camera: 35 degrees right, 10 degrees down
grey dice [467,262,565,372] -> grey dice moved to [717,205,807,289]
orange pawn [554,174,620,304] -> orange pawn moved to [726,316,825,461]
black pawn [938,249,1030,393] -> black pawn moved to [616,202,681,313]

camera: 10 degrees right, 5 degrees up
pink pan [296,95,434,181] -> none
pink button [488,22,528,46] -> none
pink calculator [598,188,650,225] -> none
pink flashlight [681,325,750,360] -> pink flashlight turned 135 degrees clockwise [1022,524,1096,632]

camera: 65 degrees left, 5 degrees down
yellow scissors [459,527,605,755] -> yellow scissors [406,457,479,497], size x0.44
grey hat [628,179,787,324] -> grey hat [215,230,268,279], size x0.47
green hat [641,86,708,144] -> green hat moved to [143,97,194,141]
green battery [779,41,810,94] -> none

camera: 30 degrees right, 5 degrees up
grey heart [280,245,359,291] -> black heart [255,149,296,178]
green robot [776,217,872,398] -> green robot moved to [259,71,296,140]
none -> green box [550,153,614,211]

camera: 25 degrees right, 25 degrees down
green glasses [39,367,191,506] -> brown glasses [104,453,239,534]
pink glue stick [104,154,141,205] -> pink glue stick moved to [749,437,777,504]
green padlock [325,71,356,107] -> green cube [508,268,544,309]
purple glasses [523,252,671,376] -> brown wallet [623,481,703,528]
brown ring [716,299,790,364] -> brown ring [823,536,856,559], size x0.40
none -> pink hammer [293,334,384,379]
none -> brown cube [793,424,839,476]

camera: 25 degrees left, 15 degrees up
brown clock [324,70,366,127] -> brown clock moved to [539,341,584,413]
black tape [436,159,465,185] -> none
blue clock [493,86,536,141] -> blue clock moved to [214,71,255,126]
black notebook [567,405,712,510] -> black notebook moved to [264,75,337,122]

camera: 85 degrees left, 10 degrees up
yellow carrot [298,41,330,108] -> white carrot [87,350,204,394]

● ● ● ● ●

• [Your task] Set down the listing again, exactly.

• [Exercise response]
camera: 35 degrees right, 10 degrees down
grey dice [467,262,565,372] -> grey dice moved to [717,205,807,289]
orange pawn [554,174,620,304] -> orange pawn moved to [726,316,825,461]
black pawn [938,249,1030,393] -> black pawn moved to [616,202,681,313]

camera: 10 degrees right, 5 degrees up
pink pan [296,95,434,181] -> none
pink button [488,22,528,46] -> none
pink calculator [598,188,650,225] -> none
pink flashlight [681,325,750,360] -> pink flashlight turned 135 degrees clockwise [1022,524,1096,632]

camera: 65 degrees left, 5 degrees down
yellow scissors [459,527,605,755] -> yellow scissors [406,457,479,497], size x0.44
grey hat [628,179,787,324] -> grey hat [215,230,268,279], size x0.47
green hat [641,86,708,144] -> green hat moved to [143,97,194,141]
green battery [779,41,810,94] -> none

camera: 30 degrees right, 5 degrees up
grey heart [280,245,359,291] -> black heart [255,149,296,178]
green robot [776,217,872,398] -> green robot moved to [259,71,296,140]
none -> green box [550,153,614,211]

camera: 25 degrees right, 25 degrees down
green glasses [39,367,191,506] -> brown glasses [104,453,239,534]
pink glue stick [104,154,141,205] -> pink glue stick moved to [749,437,777,504]
green padlock [325,71,356,107] -> green cube [508,268,544,309]
purple glasses [523,252,671,376] -> brown wallet [623,481,703,528]
brown ring [716,299,790,364] -> brown ring [823,536,856,559], size x0.40
none -> pink hammer [293,334,384,379]
none -> brown cube [793,424,839,476]

camera: 25 degrees left, 15 degrees up
brown clock [324,70,366,127] -> brown clock moved to [539,341,584,413]
black tape [436,159,465,185] -> none
blue clock [493,86,536,141] -> blue clock moved to [214,71,255,126]
black notebook [567,405,712,510] -> black notebook moved to [264,75,337,122]

camera: 85 degrees left, 10 degrees up
yellow carrot [298,41,330,108] -> white carrot [87,350,204,394]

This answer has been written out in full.